Segment Start: Exercise inputs

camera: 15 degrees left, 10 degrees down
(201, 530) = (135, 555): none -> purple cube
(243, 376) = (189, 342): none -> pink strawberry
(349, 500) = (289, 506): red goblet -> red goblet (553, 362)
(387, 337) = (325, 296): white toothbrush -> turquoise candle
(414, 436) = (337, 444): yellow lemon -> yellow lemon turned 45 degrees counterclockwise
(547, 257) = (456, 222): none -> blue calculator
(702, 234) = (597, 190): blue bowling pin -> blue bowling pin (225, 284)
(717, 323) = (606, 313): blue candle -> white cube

Segment End: Exercise inputs

Take the entries above and transcribe them in full.

camera: 15 degrees left, 10 degrees down
(201, 530) = (135, 555): none -> purple cube
(243, 376) = (189, 342): none -> pink strawberry
(349, 500) = (289, 506): red goblet -> red goblet (553, 362)
(387, 337) = (325, 296): white toothbrush -> turquoise candle
(414, 436) = (337, 444): yellow lemon -> yellow lemon turned 45 degrees counterclockwise
(547, 257) = (456, 222): none -> blue calculator
(702, 234) = (597, 190): blue bowling pin -> blue bowling pin (225, 284)
(717, 323) = (606, 313): blue candle -> white cube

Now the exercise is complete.